▶ **Çalışılacak Problem**
Öğelerin başından "Sapporo: 1:55 -> 12:20" satırına kadar, iki uç da dahil olmak üzere, tüm satırları birebir aktarın.

── Listelenen Girdiler

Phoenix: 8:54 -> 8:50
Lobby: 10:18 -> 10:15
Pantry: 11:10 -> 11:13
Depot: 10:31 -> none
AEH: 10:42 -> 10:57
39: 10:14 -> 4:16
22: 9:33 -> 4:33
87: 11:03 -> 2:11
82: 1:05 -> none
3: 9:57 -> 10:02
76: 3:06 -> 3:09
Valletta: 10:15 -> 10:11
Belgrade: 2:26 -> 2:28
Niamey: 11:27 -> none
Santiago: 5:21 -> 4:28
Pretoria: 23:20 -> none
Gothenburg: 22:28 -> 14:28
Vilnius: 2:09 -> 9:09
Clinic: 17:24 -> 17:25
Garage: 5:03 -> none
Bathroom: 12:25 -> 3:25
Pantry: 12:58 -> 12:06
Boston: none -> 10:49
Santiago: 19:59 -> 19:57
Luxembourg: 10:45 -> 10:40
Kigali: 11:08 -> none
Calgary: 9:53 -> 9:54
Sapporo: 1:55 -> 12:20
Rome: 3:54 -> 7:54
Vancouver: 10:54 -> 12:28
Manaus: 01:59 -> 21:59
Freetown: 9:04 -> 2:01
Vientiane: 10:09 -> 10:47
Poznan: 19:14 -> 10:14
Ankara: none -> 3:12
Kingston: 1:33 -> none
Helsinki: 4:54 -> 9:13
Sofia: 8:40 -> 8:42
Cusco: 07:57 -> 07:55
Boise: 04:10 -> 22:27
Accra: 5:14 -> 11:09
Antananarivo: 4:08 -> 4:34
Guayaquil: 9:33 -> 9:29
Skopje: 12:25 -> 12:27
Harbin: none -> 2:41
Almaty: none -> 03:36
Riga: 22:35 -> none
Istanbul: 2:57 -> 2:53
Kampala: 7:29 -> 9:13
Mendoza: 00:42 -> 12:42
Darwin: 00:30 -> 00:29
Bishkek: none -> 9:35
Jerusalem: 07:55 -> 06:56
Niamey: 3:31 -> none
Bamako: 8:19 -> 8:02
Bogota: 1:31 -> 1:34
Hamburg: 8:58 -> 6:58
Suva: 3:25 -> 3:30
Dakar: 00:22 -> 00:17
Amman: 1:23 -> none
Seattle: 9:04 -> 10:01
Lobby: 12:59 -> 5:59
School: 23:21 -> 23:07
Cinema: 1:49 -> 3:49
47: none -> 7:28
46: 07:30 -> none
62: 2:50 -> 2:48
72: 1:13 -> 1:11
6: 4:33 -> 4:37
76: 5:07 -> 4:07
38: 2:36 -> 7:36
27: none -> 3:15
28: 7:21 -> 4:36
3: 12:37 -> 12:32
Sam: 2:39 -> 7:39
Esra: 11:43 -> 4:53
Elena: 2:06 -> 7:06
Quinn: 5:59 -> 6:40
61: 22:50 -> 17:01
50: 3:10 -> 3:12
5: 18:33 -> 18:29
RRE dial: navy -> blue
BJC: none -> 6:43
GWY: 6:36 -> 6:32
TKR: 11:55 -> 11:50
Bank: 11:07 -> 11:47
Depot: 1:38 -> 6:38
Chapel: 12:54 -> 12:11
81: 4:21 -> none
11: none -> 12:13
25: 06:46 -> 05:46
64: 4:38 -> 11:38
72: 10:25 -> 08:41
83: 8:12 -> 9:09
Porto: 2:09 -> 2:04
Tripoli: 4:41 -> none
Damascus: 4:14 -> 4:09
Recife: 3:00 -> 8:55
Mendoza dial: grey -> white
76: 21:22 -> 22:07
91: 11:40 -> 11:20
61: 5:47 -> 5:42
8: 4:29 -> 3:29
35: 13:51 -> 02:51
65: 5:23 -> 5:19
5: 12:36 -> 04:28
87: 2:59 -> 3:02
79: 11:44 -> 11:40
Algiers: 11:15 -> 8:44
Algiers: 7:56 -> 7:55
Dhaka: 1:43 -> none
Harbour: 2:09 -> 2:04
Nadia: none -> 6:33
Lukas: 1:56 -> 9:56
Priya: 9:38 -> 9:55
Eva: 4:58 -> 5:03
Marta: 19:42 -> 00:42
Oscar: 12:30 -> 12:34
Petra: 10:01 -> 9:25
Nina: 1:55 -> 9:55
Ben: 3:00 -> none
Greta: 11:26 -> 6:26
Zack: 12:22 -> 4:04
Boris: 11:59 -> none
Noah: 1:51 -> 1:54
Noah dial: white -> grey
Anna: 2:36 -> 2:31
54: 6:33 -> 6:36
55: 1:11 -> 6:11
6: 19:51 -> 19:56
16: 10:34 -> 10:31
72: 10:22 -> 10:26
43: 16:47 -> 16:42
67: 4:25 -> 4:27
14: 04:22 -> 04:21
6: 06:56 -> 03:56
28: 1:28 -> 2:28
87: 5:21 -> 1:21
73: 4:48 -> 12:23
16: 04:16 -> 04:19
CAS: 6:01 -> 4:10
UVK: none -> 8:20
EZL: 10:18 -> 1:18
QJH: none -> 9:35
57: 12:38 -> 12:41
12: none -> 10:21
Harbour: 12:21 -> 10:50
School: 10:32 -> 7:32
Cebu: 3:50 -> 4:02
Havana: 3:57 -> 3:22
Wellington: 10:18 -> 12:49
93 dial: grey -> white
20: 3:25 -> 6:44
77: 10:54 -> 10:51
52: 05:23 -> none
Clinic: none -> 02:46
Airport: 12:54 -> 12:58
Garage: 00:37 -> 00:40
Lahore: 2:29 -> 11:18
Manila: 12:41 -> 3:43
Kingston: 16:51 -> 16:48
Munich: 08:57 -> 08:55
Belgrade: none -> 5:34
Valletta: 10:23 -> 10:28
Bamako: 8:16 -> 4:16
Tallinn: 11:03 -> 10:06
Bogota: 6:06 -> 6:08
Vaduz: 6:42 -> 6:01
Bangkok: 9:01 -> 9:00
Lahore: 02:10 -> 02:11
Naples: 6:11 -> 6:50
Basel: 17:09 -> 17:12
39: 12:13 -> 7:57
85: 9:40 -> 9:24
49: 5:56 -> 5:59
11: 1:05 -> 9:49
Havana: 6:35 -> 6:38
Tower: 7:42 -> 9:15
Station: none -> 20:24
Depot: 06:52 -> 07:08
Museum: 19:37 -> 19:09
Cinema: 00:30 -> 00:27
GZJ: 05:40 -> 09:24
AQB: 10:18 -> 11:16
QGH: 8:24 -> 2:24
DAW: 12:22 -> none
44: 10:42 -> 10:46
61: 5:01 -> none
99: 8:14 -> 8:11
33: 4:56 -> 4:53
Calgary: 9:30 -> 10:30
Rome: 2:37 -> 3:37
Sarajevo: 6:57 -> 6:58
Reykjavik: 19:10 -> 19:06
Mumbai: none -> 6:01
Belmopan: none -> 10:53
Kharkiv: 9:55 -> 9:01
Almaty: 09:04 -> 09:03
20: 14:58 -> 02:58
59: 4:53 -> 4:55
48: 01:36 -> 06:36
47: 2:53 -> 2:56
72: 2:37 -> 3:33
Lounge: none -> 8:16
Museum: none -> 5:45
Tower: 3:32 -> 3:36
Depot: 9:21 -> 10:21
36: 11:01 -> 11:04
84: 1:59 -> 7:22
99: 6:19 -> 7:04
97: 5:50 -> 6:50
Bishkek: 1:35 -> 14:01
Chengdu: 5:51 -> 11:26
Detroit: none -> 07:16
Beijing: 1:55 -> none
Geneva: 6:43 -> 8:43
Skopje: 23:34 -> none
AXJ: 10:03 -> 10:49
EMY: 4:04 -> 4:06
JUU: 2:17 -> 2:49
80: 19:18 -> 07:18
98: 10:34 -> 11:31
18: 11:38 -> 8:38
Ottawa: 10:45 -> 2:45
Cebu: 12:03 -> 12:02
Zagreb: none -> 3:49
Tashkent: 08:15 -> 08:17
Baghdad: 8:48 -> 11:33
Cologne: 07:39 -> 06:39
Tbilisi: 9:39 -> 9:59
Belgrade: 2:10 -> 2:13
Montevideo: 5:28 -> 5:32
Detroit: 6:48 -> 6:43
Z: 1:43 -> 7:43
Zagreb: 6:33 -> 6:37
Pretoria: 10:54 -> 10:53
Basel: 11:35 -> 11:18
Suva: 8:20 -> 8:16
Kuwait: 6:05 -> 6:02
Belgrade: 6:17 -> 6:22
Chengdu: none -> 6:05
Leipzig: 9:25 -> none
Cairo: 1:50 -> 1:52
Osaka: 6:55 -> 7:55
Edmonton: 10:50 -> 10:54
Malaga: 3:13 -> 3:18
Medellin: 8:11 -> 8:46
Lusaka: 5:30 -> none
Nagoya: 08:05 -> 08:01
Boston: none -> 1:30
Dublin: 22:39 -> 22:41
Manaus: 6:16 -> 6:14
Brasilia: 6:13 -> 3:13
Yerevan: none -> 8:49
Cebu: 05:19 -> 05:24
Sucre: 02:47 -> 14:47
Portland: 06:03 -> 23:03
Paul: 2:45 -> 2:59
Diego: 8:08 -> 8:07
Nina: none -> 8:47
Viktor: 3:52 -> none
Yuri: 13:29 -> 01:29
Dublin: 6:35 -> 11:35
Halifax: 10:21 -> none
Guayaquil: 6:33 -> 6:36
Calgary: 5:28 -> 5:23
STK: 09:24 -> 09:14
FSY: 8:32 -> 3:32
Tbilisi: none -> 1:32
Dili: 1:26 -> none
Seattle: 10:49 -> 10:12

────

▶ **Alıştırma Cevabı**
Phoenix: 8:54 -> 8:50
Lobby: 10:18 -> 10:15
Pantry: 11:10 -> 11:13
Depot: 10:31 -> none
AEH: 10:42 -> 10:57
39: 10:14 -> 4:16
22: 9:33 -> 4:33
87: 11:03 -> 2:11
82: 1:05 -> none
3: 9:57 -> 10:02
76: 3:06 -> 3:09
Valletta: 10:15 -> 10:11
Belgrade: 2:26 -> 2:28
Niamey: 11:27 -> none
Santiago: 5:21 -> 4:28
Pretoria: 23:20 -> none
Gothenburg: 22:28 -> 14:28
Vilnius: 2:09 -> 9:09
Clinic: 17:24 -> 17:25
Garage: 5:03 -> none
Bathroom: 12:25 -> 3:25
Pantry: 12:58 -> 12:06
Boston: none -> 10:49
Santiago: 19:59 -> 19:57
Luxembourg: 10:45 -> 10:40
Kigali: 11:08 -> none
Calgary: 9:53 -> 9:54
Sapporo: 1:55 -> 12:20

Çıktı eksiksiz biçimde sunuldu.